**GIVEN INFORMATION:**
━━━━

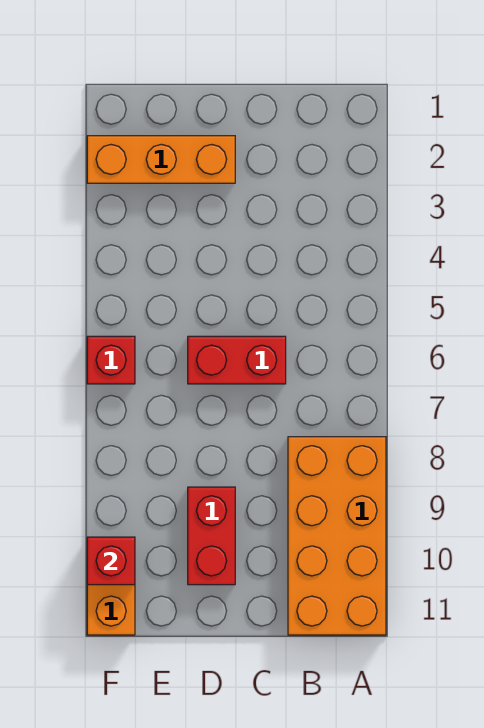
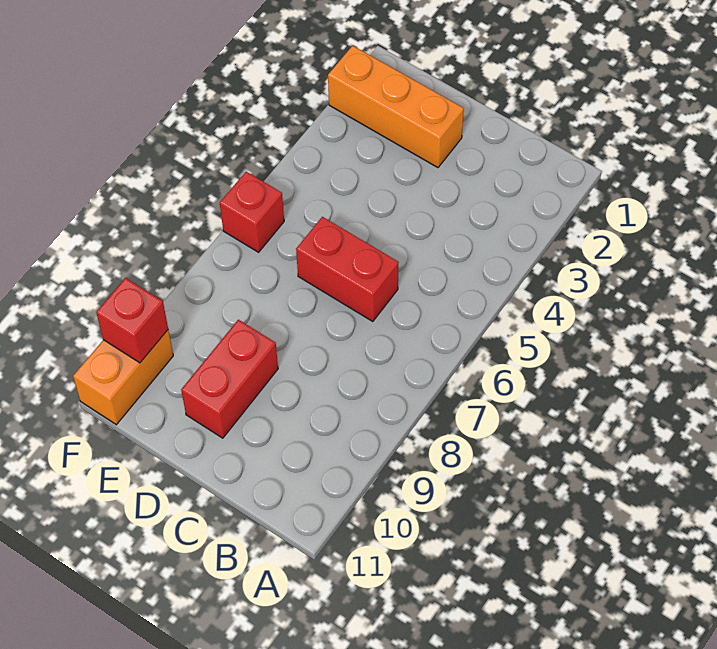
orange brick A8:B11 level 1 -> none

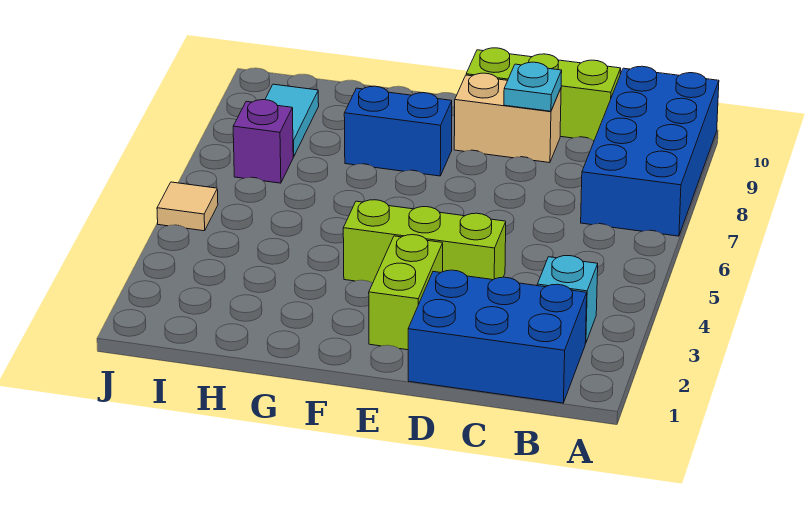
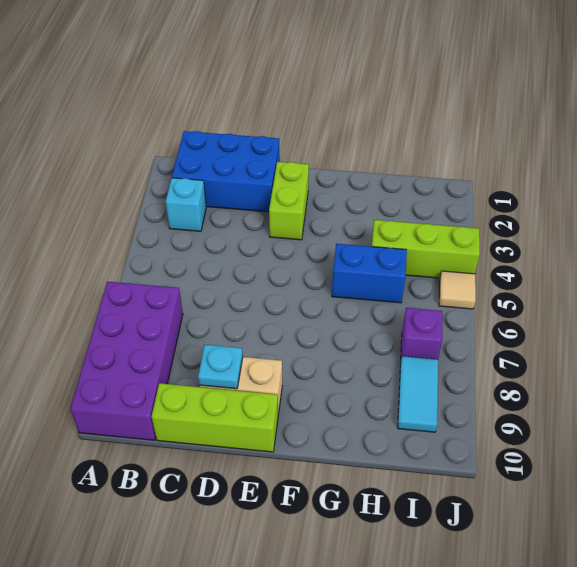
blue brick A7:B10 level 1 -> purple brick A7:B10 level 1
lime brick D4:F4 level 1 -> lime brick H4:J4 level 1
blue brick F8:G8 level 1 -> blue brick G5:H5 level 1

━━━━

**WORK ITEM:** All of the listing should be transcribed exactly, but none of its images.

**WRITTEN RESPONSE:**
orange brick A8:B11 level 1 -> none

blue brick A7:B10 level 1 -> purple brick A7:B10 level 1
lime brick D4:F4 level 1 -> lime brick H4:J4 level 1
blue brick F8:G8 level 1 -> blue brick G5:H5 level 1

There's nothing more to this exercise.